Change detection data
===============

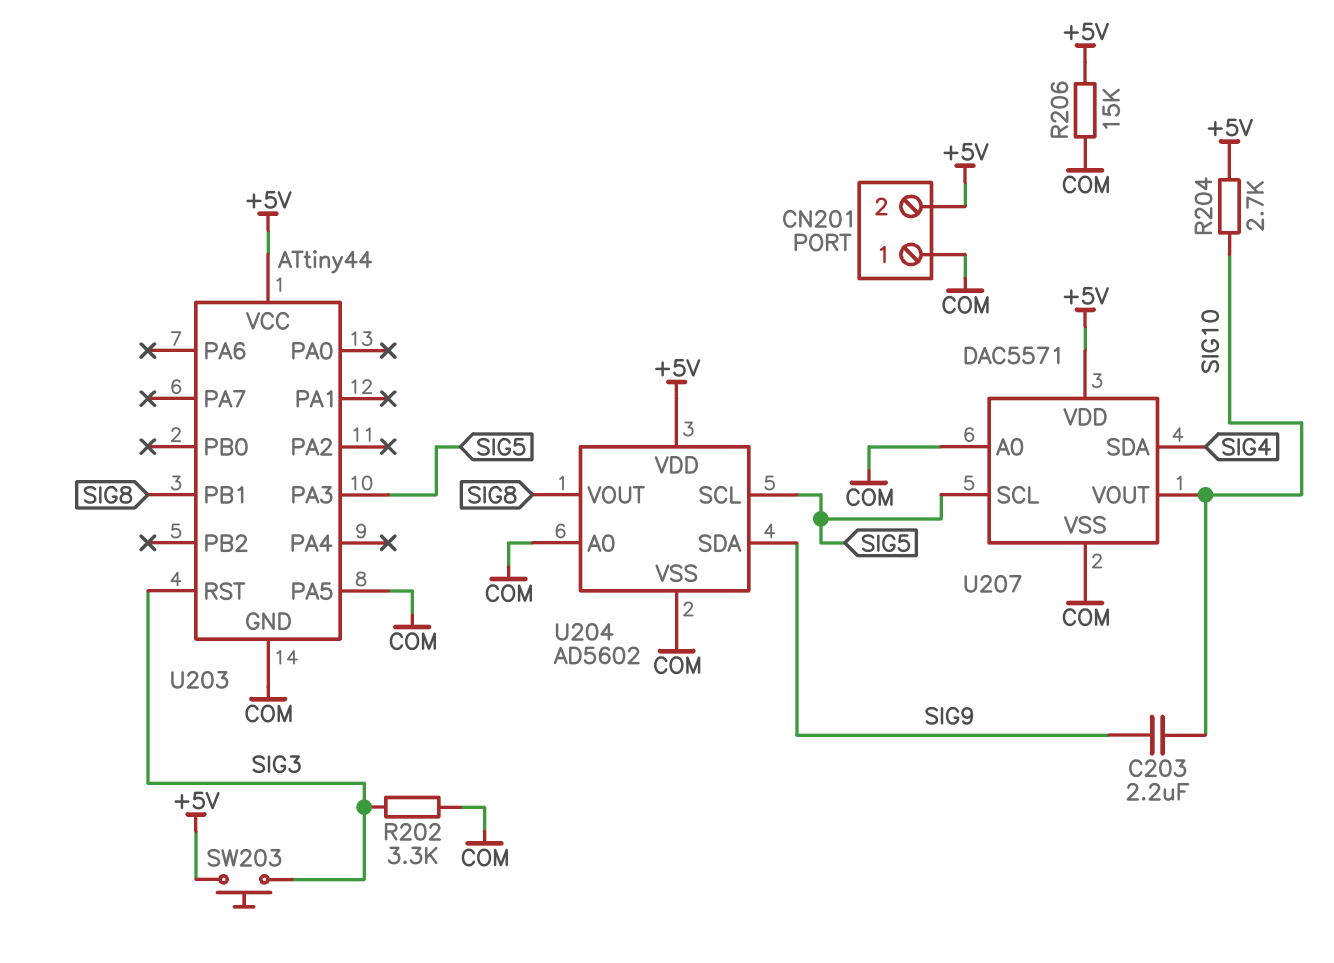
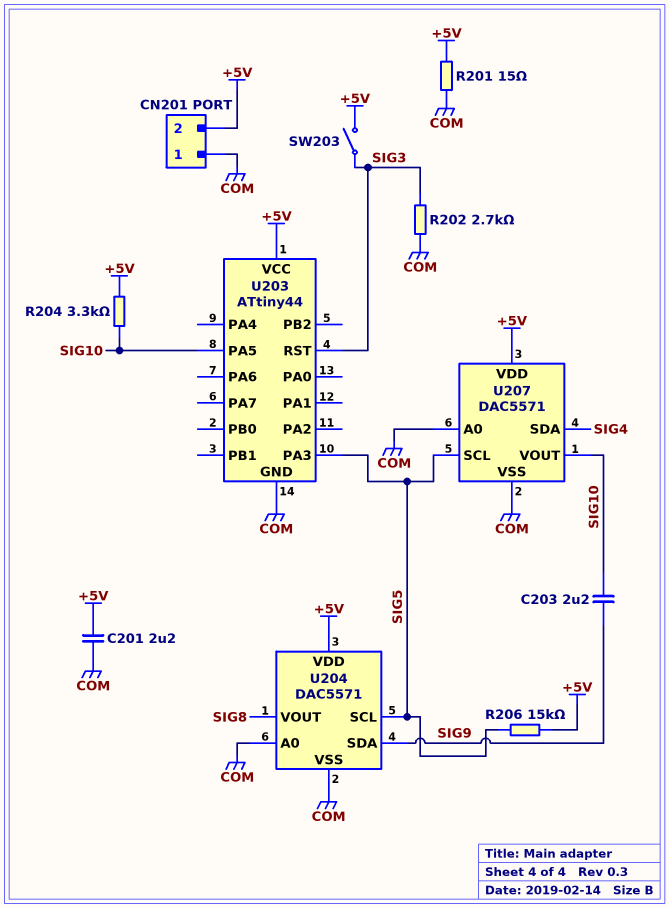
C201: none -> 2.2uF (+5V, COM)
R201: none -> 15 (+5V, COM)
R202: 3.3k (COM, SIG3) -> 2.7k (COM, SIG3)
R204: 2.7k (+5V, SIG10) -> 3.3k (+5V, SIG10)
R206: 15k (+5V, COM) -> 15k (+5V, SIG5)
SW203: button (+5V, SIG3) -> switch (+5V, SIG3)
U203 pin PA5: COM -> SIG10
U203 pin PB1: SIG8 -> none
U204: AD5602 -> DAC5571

===============

- What to do -
With the pictures stripped out, return each record word for word.

- Written solution -
C201: none -> 2.2uF (+5V, COM)
R201: none -> 15 (+5V, COM)
R202: 3.3k (COM, SIG3) -> 2.7k (COM, SIG3)
R204: 2.7k (+5V, SIG10) -> 3.3k (+5V, SIG10)
R206: 15k (+5V, COM) -> 15k (+5V, SIG5)
SW203: button (+5V, SIG3) -> switch (+5V, SIG3)
U203 pin PA5: COM -> SIG10
U203 pin PB1: SIG8 -> none
U204: AD5602 -> DAC5571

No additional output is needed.